[Rows excerpted from a collection]
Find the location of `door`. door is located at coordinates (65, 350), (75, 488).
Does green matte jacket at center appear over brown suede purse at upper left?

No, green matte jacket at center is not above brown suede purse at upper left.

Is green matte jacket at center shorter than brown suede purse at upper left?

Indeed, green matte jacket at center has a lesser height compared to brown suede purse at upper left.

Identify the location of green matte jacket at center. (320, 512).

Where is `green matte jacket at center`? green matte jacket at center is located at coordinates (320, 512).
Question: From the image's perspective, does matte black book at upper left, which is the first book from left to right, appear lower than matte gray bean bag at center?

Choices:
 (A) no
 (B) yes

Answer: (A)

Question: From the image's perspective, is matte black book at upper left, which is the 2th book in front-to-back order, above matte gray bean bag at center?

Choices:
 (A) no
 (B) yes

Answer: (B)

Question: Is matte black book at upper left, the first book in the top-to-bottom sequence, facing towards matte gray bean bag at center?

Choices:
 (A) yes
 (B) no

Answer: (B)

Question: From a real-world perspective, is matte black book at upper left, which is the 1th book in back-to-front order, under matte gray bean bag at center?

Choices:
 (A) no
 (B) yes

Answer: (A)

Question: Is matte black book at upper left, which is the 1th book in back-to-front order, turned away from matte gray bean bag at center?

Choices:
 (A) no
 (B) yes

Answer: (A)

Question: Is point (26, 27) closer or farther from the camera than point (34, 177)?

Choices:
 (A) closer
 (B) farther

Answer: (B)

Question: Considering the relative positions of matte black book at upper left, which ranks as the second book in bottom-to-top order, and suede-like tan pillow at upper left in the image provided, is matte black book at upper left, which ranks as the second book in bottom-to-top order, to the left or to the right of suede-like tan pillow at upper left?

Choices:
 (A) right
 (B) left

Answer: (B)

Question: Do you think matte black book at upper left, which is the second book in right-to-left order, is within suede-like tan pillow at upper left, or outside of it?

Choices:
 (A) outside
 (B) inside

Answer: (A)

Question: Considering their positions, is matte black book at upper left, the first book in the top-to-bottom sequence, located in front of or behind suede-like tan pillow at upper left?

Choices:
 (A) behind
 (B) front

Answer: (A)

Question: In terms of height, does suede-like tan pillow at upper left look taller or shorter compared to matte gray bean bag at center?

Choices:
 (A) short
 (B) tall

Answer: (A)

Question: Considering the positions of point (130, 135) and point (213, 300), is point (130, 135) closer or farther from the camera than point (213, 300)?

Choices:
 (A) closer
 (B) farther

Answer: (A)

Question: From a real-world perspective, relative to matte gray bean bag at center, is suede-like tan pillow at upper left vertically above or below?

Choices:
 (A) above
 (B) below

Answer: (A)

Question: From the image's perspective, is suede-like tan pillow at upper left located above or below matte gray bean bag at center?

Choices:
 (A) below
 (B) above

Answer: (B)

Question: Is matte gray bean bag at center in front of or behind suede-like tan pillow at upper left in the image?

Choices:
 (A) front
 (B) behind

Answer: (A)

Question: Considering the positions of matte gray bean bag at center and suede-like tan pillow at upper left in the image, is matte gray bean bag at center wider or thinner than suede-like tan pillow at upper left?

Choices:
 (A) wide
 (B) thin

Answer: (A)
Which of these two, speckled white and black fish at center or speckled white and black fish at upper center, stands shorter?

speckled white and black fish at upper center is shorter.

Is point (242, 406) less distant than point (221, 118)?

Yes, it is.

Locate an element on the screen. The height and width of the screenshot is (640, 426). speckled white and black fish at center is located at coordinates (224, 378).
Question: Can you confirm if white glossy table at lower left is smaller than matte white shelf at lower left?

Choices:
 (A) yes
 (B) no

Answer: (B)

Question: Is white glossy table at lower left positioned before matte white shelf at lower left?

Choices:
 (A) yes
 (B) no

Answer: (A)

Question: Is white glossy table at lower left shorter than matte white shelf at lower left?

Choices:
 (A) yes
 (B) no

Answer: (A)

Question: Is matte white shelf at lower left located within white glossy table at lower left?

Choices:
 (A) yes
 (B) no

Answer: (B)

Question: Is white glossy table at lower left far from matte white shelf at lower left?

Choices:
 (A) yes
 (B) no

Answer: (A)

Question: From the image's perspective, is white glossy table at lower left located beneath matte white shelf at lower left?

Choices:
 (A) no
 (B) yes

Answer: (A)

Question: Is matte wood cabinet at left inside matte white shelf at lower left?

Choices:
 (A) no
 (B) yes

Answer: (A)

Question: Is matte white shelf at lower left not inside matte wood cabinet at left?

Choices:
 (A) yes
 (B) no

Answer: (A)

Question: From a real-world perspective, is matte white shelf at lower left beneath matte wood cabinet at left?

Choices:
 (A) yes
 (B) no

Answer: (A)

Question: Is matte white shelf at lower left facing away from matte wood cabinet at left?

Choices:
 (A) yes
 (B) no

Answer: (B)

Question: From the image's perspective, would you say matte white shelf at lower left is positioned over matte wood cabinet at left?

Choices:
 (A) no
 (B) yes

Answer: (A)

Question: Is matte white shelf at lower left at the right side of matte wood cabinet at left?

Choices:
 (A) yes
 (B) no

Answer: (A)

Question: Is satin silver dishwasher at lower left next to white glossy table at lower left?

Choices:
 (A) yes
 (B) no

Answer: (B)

• _Description of the task_: Rewrite every line of the rows above as a Markdown table with the columns Row and Content. Give each line its own number and skip the blank lines.

• _Exercise result_:
| Row | Content |
|---|---|
| 1 | Find the location of `door`. door is located at coordinates (65, 350), (75, 488). |
| 2 | Does green matte jacket at center appear over brown suede purse at upper left? |
| 3 | No, green matte jacket at center is not above brown suede purse at upper left. |
| 4 | Is green matte jacket at center shorter than brown suede purse at upper left? |
| 5 | Indeed, green matte jacket at center has a lesser height compared to brown suede purse at upper left. |
| 6 | Identify the location of green matte jacket at center. (320, 512). |
| 7 | Where is `green matte jacket at center`? green matte jacket at center is located at coordinates (320, 512). |
| 8 | Question: From the image's perspective, does matte black book at upper left, which is the first book from left to right, appear lower than matte gray bean bag at center? |
| 9 | Choices: |
| 10 |  (A) no |
| 11 |  (B) yes |
| 12 | Answer: (A) |
| 13 | Question: From the image's perspective, is matte black book at upper left, which is the 2th book in front-to-back order, above matte gray bean bag at center? |
| 14 | Choices: |
| 15 |  (A) no |
| 16 |  (B) yes |
| 17 | Answer: (B) |
| 18 | Question: Is matte black book at upper left, the first book in the top-to-bottom sequence, facing towards matte gray bean bag at center? |
| 19 | Choices: |
| 20 |  (A) yes |
| 21 |  (B) no |
| 22 | Answer: (B) |
| 23 | Question: From a real-world perspective, is matte black book at upper left, which is the 1th book in back-to-front order, under matte gray bean bag at center? |
| 24 | Choices: |
| 25 |  (A) no |
| 26 |  (B) yes |
| 27 | Answer: (A) |
| 28 | Question: Is matte black book at upper left, which is the 1th book in back-to-front order, turned away from matte gray bean bag at center? |
| 29 | Choices: |
| 30 |  (A) no |
| 31 |  (B) yes |
| 32 | Answer: (A) |
| 33 | Question: Is point (26, 27) closer or farther from the camera than point (34, 177)? |
| 34 | Choices: |
| 35 |  (A) closer |
| 36 |  (B) farther |
| 37 | Answer: (B) |
| 38 | Question: Considering the relative positions of matte black book at upper left, which ranks as the second book in bottom-to-top order, and suede-like tan pillow at upper left in the image provided, is matte black book at upper left, which ranks as the second book in bottom-to-top order, to the left or to the right of suede-like tan pillow at upper left? |
| 39 | Choices: |
| 40 |  (A) right |
| 41 |  (B) left |
| 42 | Answer: (B) |
| 43 | Question: Do you think matte black book at upper left, which is the second book in right-to-left order, is within suede-like tan pillow at upper left, or outside of it? |
| 44 | Choices: |
| 45 |  (A) outside |
| 46 |  (B) inside |
| 47 | Answer: (A) |
| 48 | Question: Considering their positions, is matte black book at upper left, the first book in the top-to-bottom sequence, located in front of or behind suede-like tan pillow at upper left? |
| 49 | Choices: |
| 50 |  (A) behind |
| 51 |  (B) front |
| 52 | Answer: (A) |
| 53 | Question: In terms of height, does suede-like tan pillow at upper left look taller or shorter compared to matte gray bean bag at center? |
| 54 | Choices: |
| 55 |  (A) short |
| 56 |  (B) tall |
| 57 | Answer: (A) |
| 58 | Question: Considering the positions of point (130, 135) and point (213, 300), is point (130, 135) closer or farther from the camera than point (213, 300)? |
| 59 | Choices: |
| 60 |  (A) closer |
| 61 |  (B) farther |
| 62 | Answer: (A) |
| 63 | Question: From a real-world perspective, relative to matte gray bean bag at center, is suede-like tan pillow at upper left vertically above or below? |
| 64 | Choices: |
| 65 |  (A) above |
| 66 |  (B) below |
| 67 | Answer: (A) |
| 68 | Question: From the image's perspective, is suede-like tan pillow at upper left located above or below matte gray bean bag at center? |
| 69 | Choices: |
| 70 |  (A) below |
| 71 |  (B) above |
| 72 | Answer: (B) |
| 73 | Question: Is matte gray bean bag at center in front of or behind suede-like tan pillow at upper left in the image? |
| 74 | Choices: |
| 75 |  (A) front |
| 76 |  (B) behind |
| 77 | Answer: (A) |
| 78 | Question: Considering the positions of matte gray bean bag at center and suede-like tan pillow at upper left in the image, is matte gray bean bag at center wider or thinner than suede-like tan pillow at upper left? |
| 79 | Choices: |
| 80 |  (A) wide |
| 81 |  (B) thin |
| 82 | Answer: (A) |
| 83 | Which of these two, speckled white and black fish at center or speckled white and black fish at upper center, stands shorter? |
| 84 | speckled white and black fish at upper center is shorter. |
| 85 | Is point (242, 406) less distant than point (221, 118)? |
| 86 | Yes, it is. |
| 87 | Locate an element on the screen. The height and width of the screenshot is (640, 426). speckled white and black fish at center is located at coordinates (224, 378). |
| 88 | Question: Can you confirm if white glossy table at lower left is smaller than matte white shelf at lower left? |
| 89 | Choices: |
| 90 |  (A) yes |
| 91 |  (B) no |
| 92 | Answer: (B) |
| 93 | Question: Is white glossy table at lower left positioned before matte white shelf at lower left? |
| 94 | Choices: |
| 95 |  (A) yes |
| 96 |  (B) no |
| 97 | Answer: (A) |
| 98 | Question: Is white glossy table at lower left shorter than matte white shelf at lower left? |
| 99 | Choices: |
| 100 |  (A) yes |
| 101 |  (B) no |
| 102 | Answer: (A) |
| 103 | Question: Is matte white shelf at lower left located within white glossy table at lower left? |
| 104 | Choices: |
| 105 |  (A) yes |
| 106 |  (B) no |
| 107 | Answer: (B) |
| 108 | Question: Is white glossy table at lower left far from matte white shelf at lower left? |
| 109 | Choices: |
| 110 |  (A) yes |
| 111 |  (B) no |
| 112 | Answer: (A) |
| 113 | Question: From the image's perspective, is white glossy table at lower left located beneath matte white shelf at lower left? |
| 114 | Choices: |
| 115 |  (A) no |
| 116 |  (B) yes |
| 117 | Answer: (A) |
| 118 | Question: Is matte wood cabinet at left inside matte white shelf at lower left? |
| 119 | Choices: |
| 120 |  (A) no |
| 121 |  (B) yes |
| 122 | Answer: (A) |
| 123 | Question: Is matte white shelf at lower left not inside matte wood cabinet at left? |
| 124 | Choices: |
| 125 |  (A) yes |
| 126 |  (B) no |
| 127 | Answer: (A) |
| 128 | Question: From a real-world perspective, is matte white shelf at lower left beneath matte wood cabinet at left? |
| 129 | Choices: |
| 130 |  (A) yes |
| 131 |  (B) no |
| 132 | Answer: (A) |
| 133 | Question: Is matte white shelf at lower left facing away from matte wood cabinet at left? |
| 134 | Choices: |
| 135 |  (A) yes |
| 136 |  (B) no |
| 137 | Answer: (B) |
| 138 | Question: From the image's perspective, would you say matte white shelf at lower left is positioned over matte wood cabinet at left? |
| 139 | Choices: |
| 140 |  (A) no |
| 141 |  (B) yes |
| 142 | Answer: (A) |
| 143 | Question: Is matte white shelf at lower left at the right side of matte wood cabinet at left? |
| 144 | Choices: |
| 145 |  (A) yes |
| 146 |  (B) no |
| 147 | Answer: (A) |
| 148 | Question: Is satin silver dishwasher at lower left next to white glossy table at lower left? |
| 149 | Choices: |
| 150 |  (A) yes |
| 151 |  (B) no |
| 152 | Answer: (B) |